> **Provided data**
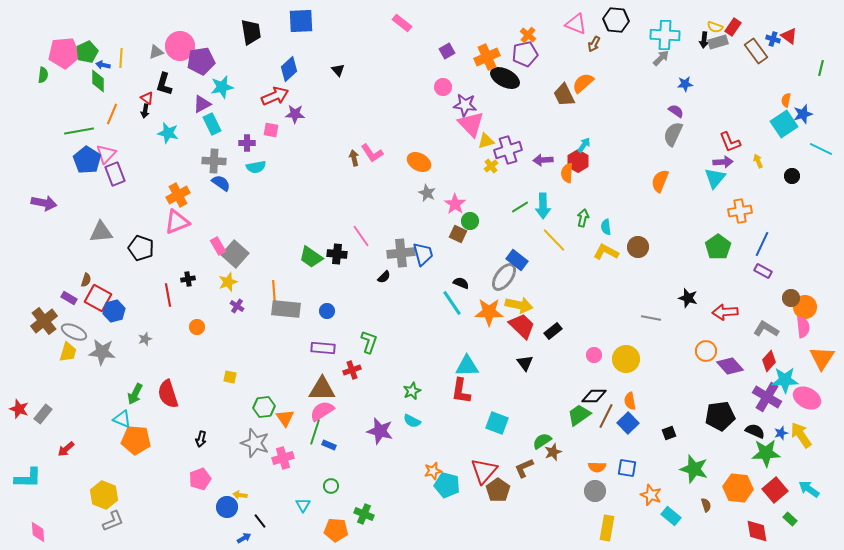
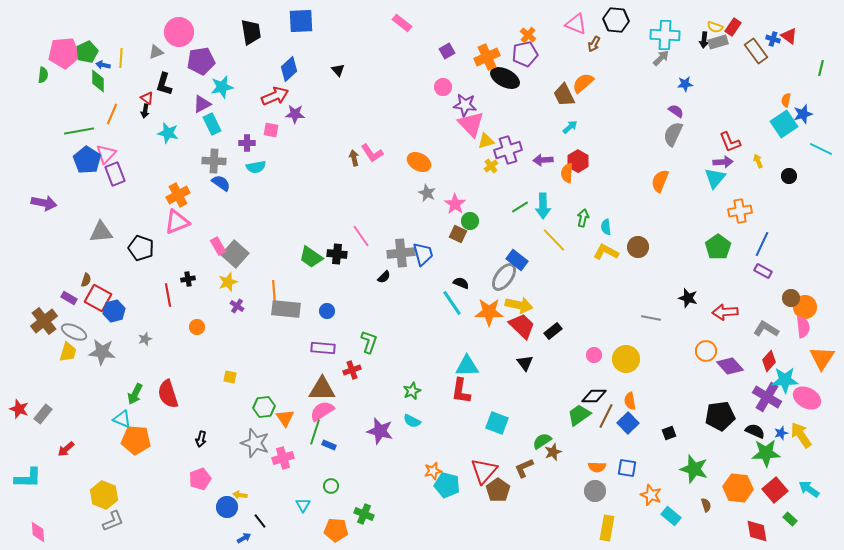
pink circle at (180, 46): moved 1 px left, 14 px up
cyan arrow at (584, 145): moved 14 px left, 18 px up; rotated 14 degrees clockwise
black circle at (792, 176): moved 3 px left
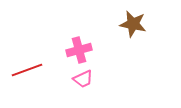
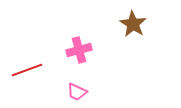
brown star: rotated 20 degrees clockwise
pink trapezoid: moved 6 px left, 13 px down; rotated 50 degrees clockwise
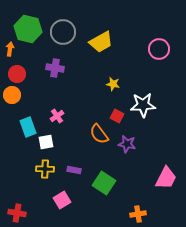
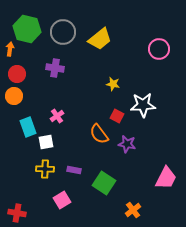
green hexagon: moved 1 px left
yellow trapezoid: moved 1 px left, 3 px up; rotated 10 degrees counterclockwise
orange circle: moved 2 px right, 1 px down
orange cross: moved 5 px left, 4 px up; rotated 28 degrees counterclockwise
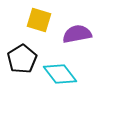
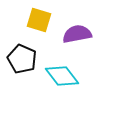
black pentagon: rotated 16 degrees counterclockwise
cyan diamond: moved 2 px right, 2 px down
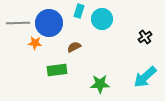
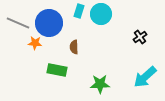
cyan circle: moved 1 px left, 5 px up
gray line: rotated 25 degrees clockwise
black cross: moved 5 px left
brown semicircle: rotated 64 degrees counterclockwise
green rectangle: rotated 18 degrees clockwise
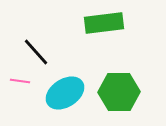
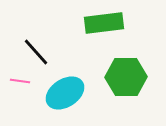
green hexagon: moved 7 px right, 15 px up
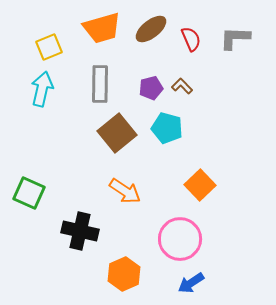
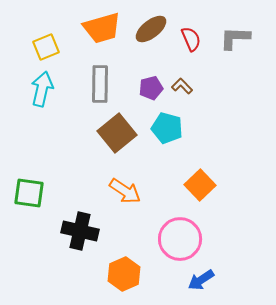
yellow square: moved 3 px left
green square: rotated 16 degrees counterclockwise
blue arrow: moved 10 px right, 3 px up
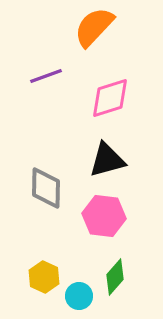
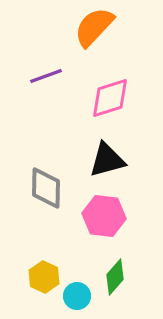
cyan circle: moved 2 px left
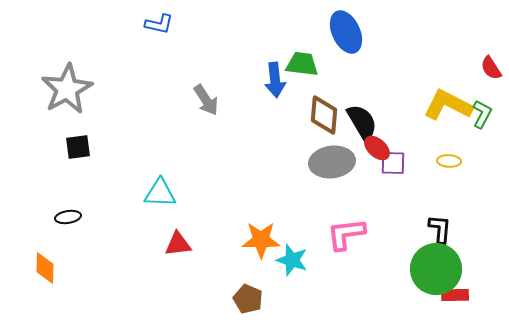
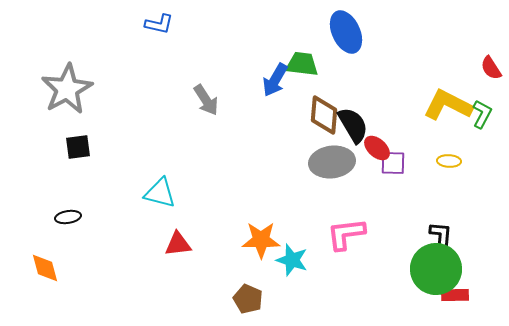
blue arrow: rotated 36 degrees clockwise
black semicircle: moved 9 px left, 3 px down
cyan triangle: rotated 12 degrees clockwise
black L-shape: moved 1 px right, 7 px down
orange diamond: rotated 16 degrees counterclockwise
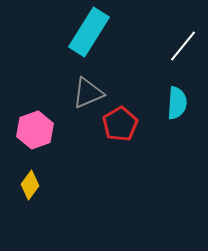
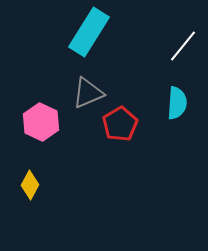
pink hexagon: moved 6 px right, 8 px up; rotated 15 degrees counterclockwise
yellow diamond: rotated 8 degrees counterclockwise
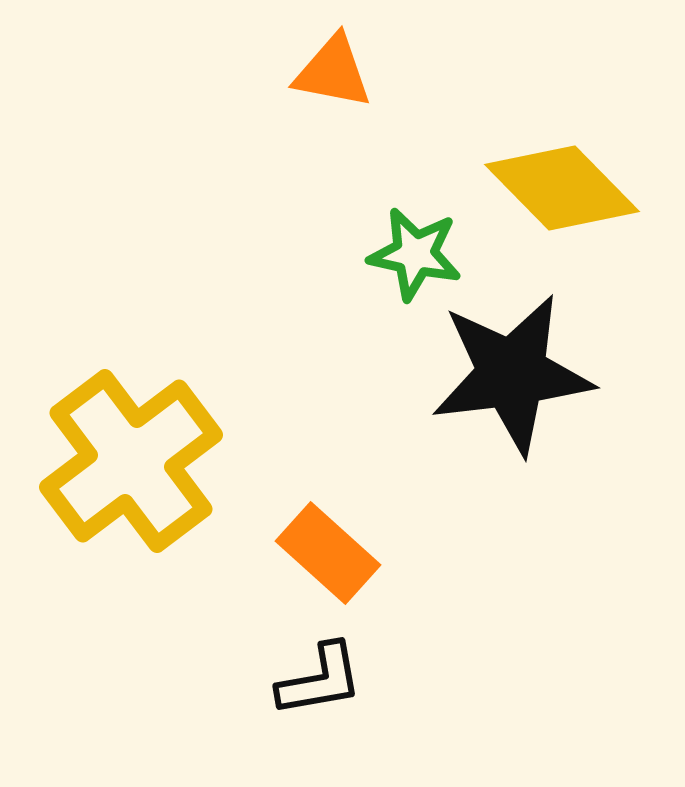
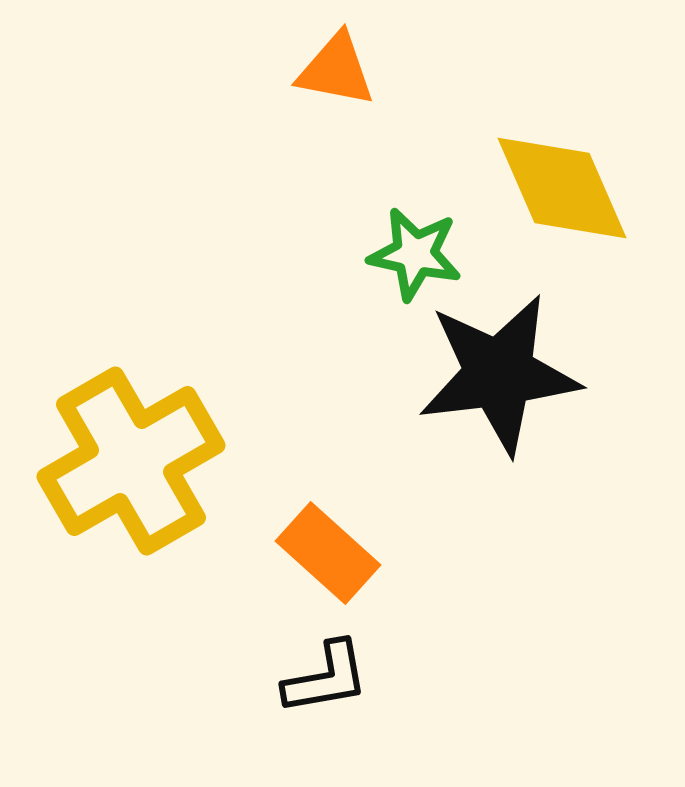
orange triangle: moved 3 px right, 2 px up
yellow diamond: rotated 21 degrees clockwise
black star: moved 13 px left
yellow cross: rotated 7 degrees clockwise
black L-shape: moved 6 px right, 2 px up
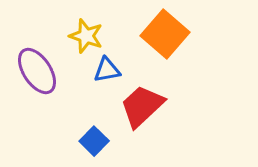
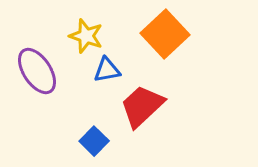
orange square: rotated 6 degrees clockwise
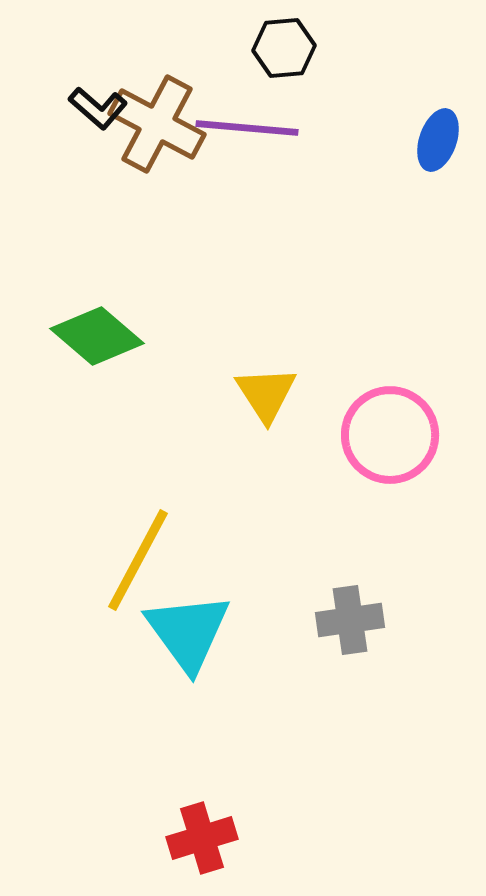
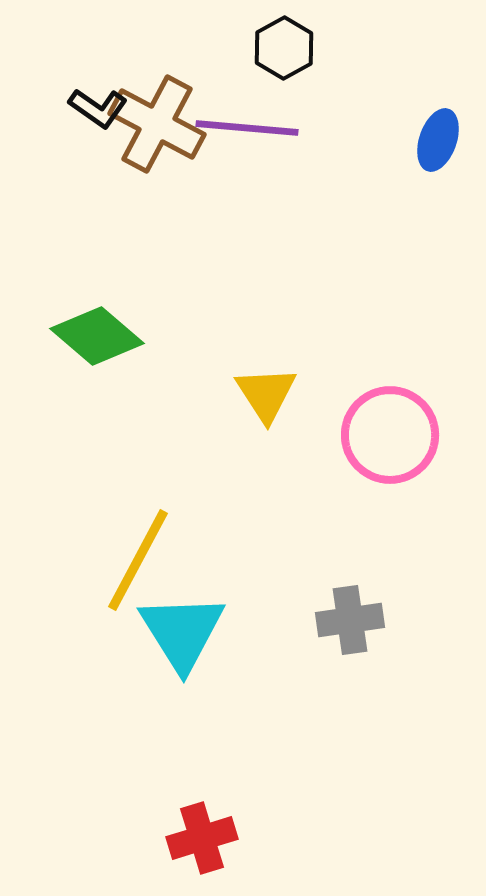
black hexagon: rotated 24 degrees counterclockwise
black L-shape: rotated 6 degrees counterclockwise
cyan triangle: moved 6 px left; rotated 4 degrees clockwise
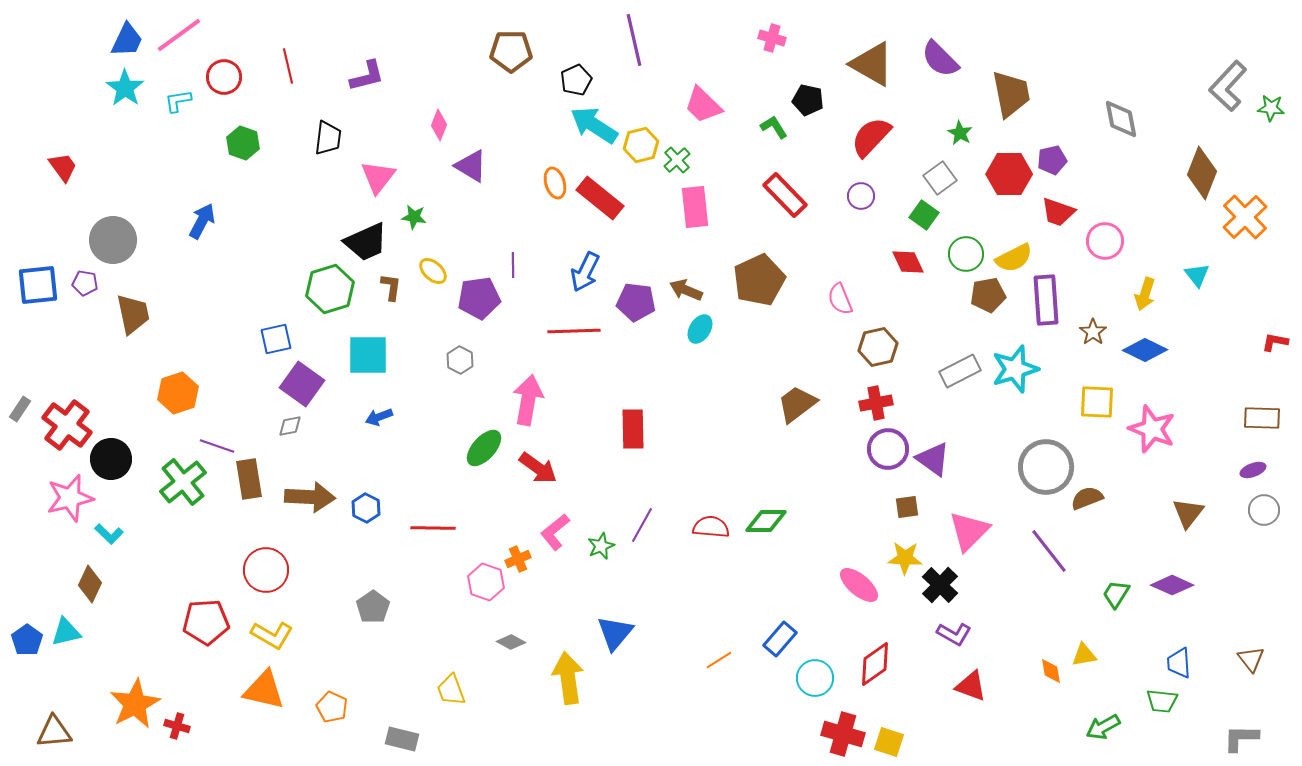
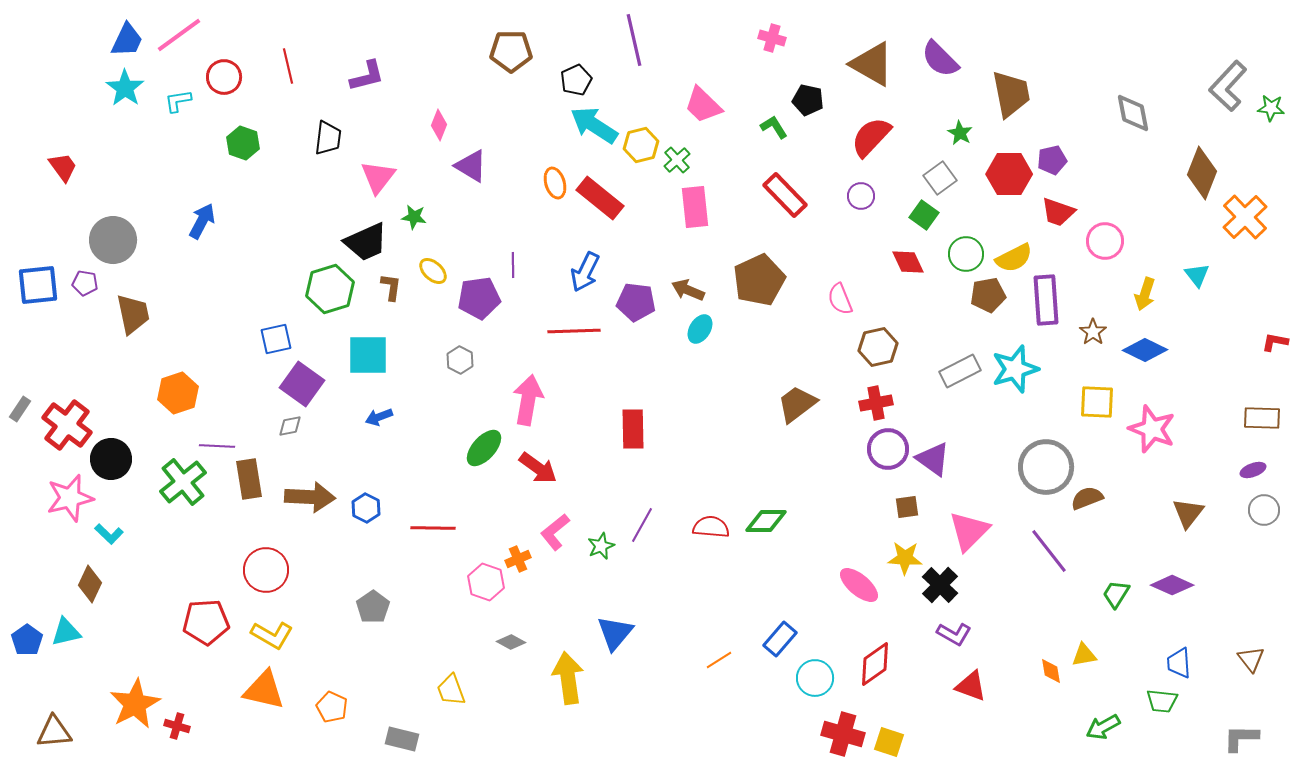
gray diamond at (1121, 119): moved 12 px right, 6 px up
brown arrow at (686, 290): moved 2 px right
purple line at (217, 446): rotated 16 degrees counterclockwise
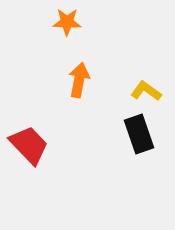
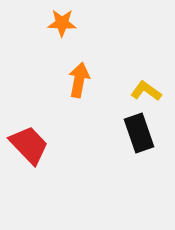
orange star: moved 5 px left, 1 px down
black rectangle: moved 1 px up
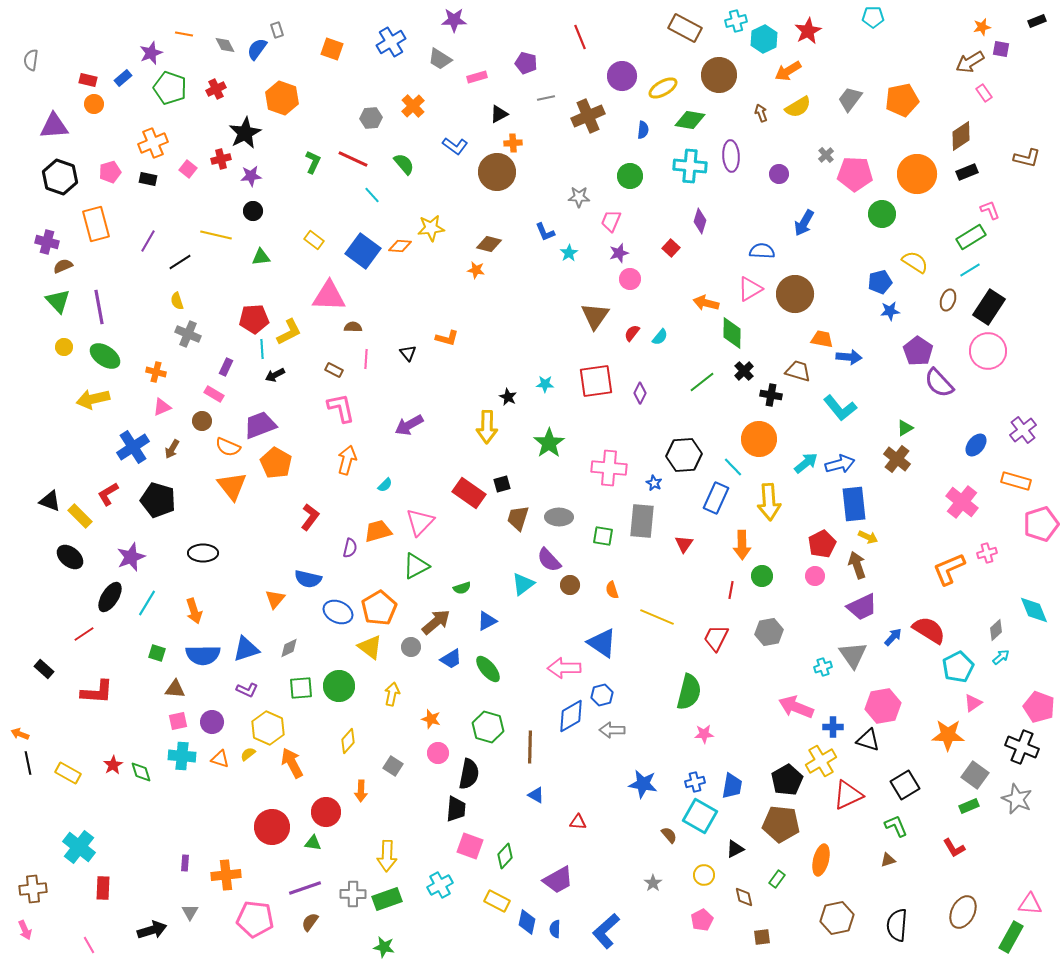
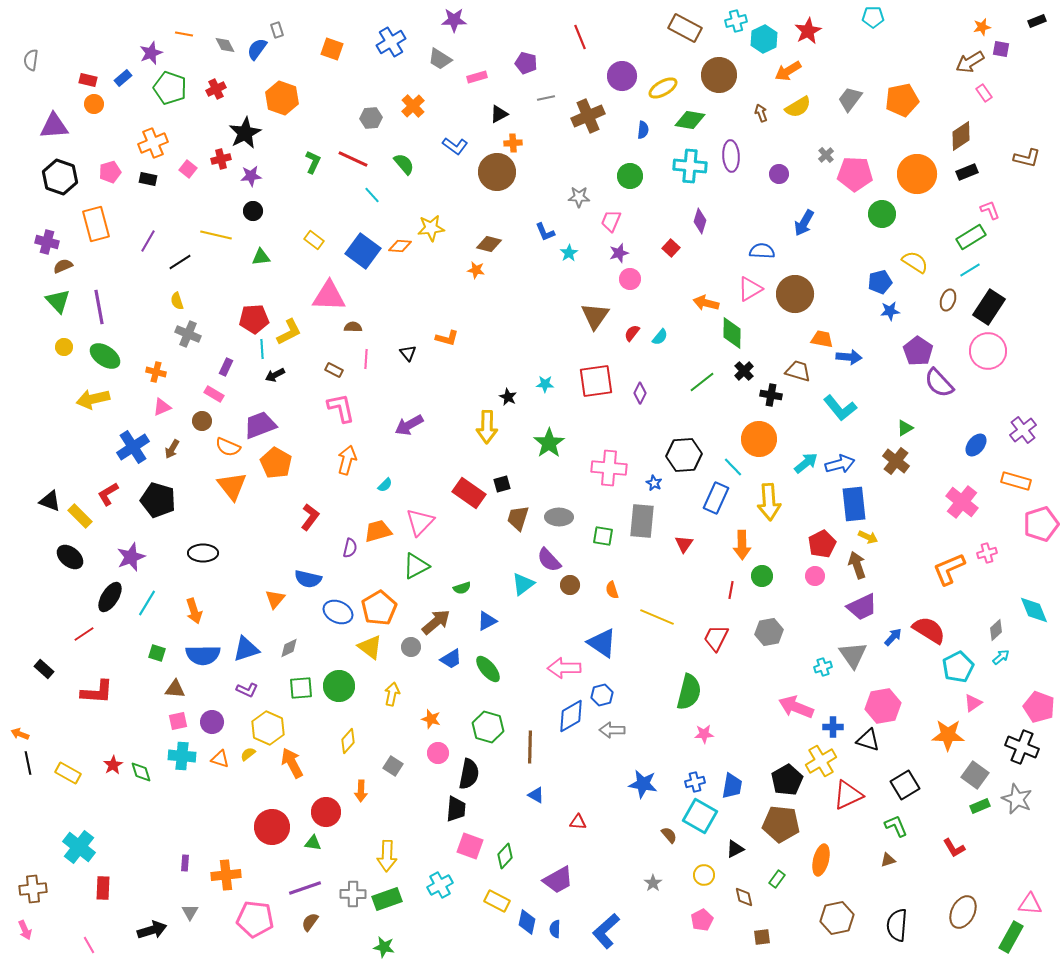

> **Try it**
Start at the top line above and repeat the records verbatim, leaving images out.

> **Task solution**
pink circle at (180, 46): moved 1 px left, 14 px up
cyan arrow at (584, 145): moved 14 px left, 18 px up; rotated 14 degrees clockwise
black circle at (792, 176): moved 3 px left
brown star: rotated 20 degrees clockwise
pink trapezoid: moved 6 px left, 13 px down; rotated 50 degrees clockwise
green hexagon: moved 1 px left
yellow trapezoid: moved 1 px left, 3 px up; rotated 10 degrees counterclockwise
orange circle: moved 2 px right, 1 px down
orange cross: moved 5 px left, 4 px up; rotated 28 degrees counterclockwise
black pentagon: rotated 16 degrees counterclockwise
cyan diamond: moved 2 px right, 2 px down
cyan circle: moved 1 px left, 5 px up
gray line: rotated 25 degrees clockwise
black cross: moved 5 px left
brown semicircle: rotated 64 degrees counterclockwise
green rectangle: rotated 18 degrees clockwise
green hexagon: moved 7 px right, 15 px up
yellow square: moved 3 px left
green square: rotated 16 degrees counterclockwise
blue arrow: moved 10 px right, 3 px up
cyan circle: moved 2 px left
blue arrow: rotated 36 degrees clockwise
black semicircle: moved 9 px left, 3 px down
cyan triangle: rotated 12 degrees clockwise
black L-shape: moved 1 px right, 7 px down
orange diamond: rotated 16 degrees counterclockwise
pink hexagon: moved 6 px right, 8 px up; rotated 15 degrees counterclockwise
yellow diamond: rotated 8 degrees counterclockwise
orange triangle: moved 3 px right, 2 px up
yellow diamond: rotated 21 degrees clockwise
black star: moved 13 px left
yellow cross: rotated 7 degrees clockwise
black L-shape: moved 6 px right, 2 px up
orange square: rotated 6 degrees clockwise
black hexagon: rotated 24 degrees counterclockwise
black L-shape: rotated 6 degrees counterclockwise
cyan triangle: moved 6 px left; rotated 4 degrees clockwise
gray diamond at (1121, 119): moved 12 px right, 6 px up
brown arrow at (686, 290): moved 2 px right
purple line at (217, 446): rotated 16 degrees counterclockwise
orange star: moved 5 px left, 1 px down
black rectangle: moved 1 px up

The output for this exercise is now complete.